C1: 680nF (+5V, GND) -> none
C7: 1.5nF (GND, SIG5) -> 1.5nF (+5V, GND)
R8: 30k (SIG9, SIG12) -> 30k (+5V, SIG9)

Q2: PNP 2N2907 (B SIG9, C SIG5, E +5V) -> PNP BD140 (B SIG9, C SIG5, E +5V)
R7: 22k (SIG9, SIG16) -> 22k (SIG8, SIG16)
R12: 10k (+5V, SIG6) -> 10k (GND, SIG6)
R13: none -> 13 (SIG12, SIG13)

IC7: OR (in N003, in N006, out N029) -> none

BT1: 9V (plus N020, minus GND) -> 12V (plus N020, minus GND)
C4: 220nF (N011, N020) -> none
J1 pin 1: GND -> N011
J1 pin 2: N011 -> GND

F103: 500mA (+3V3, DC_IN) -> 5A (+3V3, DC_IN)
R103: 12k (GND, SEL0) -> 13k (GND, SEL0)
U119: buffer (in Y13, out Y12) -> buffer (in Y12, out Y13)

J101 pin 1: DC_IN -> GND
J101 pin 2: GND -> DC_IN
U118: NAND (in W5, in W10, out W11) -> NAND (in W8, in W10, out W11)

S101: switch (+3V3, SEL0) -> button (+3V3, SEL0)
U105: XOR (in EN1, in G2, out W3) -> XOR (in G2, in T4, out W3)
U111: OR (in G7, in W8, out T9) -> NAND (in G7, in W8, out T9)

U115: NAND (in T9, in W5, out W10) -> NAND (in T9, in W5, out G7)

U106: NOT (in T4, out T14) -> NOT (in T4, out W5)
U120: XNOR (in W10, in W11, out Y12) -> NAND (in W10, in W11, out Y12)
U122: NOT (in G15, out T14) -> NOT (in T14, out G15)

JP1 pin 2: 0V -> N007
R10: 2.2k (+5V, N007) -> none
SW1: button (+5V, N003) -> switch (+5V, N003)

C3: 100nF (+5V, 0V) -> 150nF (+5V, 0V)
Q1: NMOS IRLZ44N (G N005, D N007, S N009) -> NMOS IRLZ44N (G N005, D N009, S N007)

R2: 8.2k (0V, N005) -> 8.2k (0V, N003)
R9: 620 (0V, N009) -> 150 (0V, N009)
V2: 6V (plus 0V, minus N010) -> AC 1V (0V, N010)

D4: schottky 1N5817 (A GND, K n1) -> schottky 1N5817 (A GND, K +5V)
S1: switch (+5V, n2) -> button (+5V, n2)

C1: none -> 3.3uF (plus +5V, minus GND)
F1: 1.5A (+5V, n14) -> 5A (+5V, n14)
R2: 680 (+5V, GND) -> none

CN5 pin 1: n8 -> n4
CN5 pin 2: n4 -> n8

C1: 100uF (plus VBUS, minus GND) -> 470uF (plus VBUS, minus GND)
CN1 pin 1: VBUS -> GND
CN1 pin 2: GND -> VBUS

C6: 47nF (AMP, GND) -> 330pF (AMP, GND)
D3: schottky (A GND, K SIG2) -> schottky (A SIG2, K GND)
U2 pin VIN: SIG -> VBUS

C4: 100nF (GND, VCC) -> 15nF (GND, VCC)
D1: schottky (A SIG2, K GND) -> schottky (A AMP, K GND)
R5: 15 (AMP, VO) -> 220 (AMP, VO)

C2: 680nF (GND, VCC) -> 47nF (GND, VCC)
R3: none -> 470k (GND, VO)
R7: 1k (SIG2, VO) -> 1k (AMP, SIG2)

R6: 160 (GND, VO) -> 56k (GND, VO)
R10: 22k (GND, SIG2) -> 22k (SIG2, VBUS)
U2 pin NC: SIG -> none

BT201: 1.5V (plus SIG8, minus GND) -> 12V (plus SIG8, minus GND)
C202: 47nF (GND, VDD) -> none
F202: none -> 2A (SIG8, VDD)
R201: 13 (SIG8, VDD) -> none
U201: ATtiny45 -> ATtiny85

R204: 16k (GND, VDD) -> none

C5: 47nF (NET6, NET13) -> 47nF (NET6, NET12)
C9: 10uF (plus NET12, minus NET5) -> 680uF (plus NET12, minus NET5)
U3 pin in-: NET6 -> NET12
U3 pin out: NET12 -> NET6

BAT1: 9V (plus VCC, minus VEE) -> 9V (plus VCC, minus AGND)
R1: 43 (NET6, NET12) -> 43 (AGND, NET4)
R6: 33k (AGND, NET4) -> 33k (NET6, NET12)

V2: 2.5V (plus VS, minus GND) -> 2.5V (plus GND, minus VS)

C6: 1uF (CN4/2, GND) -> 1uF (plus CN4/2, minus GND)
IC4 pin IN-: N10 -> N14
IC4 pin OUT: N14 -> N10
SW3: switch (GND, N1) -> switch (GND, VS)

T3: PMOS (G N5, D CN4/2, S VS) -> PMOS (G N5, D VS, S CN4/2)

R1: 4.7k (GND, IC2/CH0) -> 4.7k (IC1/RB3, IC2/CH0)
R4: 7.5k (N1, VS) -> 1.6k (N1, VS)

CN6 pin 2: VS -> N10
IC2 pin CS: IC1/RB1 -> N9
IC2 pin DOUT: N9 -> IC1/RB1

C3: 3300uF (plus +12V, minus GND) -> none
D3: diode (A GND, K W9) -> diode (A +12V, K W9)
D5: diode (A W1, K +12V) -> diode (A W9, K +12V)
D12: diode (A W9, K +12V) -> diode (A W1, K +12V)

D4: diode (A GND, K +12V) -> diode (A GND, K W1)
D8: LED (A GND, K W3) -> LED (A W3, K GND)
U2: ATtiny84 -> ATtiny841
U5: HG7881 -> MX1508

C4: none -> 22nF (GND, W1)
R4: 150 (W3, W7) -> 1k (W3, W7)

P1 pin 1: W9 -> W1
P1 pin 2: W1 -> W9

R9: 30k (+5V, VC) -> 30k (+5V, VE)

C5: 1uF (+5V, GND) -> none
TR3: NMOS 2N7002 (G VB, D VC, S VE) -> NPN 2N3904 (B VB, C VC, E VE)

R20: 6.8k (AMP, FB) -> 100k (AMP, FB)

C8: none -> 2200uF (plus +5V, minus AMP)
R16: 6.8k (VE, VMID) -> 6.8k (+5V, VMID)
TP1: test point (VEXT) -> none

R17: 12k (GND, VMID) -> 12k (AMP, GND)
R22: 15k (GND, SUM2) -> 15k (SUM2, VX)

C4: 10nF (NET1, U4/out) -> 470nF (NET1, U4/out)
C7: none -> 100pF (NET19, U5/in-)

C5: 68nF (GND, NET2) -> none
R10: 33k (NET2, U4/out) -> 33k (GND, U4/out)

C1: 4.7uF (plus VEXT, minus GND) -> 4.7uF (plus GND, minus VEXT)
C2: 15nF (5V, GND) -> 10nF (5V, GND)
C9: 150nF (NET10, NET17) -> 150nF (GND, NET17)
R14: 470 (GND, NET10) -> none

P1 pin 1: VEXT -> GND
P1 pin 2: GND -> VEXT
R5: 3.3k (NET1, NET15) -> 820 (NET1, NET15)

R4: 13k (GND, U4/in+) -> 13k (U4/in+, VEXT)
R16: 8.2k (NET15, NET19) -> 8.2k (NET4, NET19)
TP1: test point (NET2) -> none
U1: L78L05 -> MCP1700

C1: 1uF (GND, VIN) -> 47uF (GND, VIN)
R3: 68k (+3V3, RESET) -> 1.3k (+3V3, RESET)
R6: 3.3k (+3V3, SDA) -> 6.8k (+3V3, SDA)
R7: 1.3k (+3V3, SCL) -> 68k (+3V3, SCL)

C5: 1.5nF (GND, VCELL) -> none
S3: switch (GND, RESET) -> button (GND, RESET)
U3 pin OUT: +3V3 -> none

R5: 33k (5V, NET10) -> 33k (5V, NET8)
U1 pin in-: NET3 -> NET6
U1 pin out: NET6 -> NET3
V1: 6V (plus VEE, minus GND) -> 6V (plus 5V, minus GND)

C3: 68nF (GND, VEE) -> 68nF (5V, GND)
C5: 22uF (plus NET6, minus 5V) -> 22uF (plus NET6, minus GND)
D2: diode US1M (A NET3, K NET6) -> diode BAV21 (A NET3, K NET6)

= = = = =

**About this exercise**
Once you find the line containing "R13: none -> 13 (SIG12, SIG13)", stop: reproduce exactly that line and every line of the data before it, and nothing else.

**Solution to this task**
C1: 680nF (+5V, GND) -> none
C7: 1.5nF (GND, SIG5) -> 1.5nF (+5V, GND)
R8: 30k (SIG9, SIG12) -> 30k (+5V, SIG9)

Q2: PNP 2N2907 (B SIG9, C SIG5, E +5V) -> PNP BD140 (B SIG9, C SIG5, E +5V)
R7: 22k (SIG9, SIG16) -> 22k (SIG8, SIG16)
R12: 10k (+5V, SIG6) -> 10k (GND, SIG6)
R13: none -> 13 (SIG12, SIG13)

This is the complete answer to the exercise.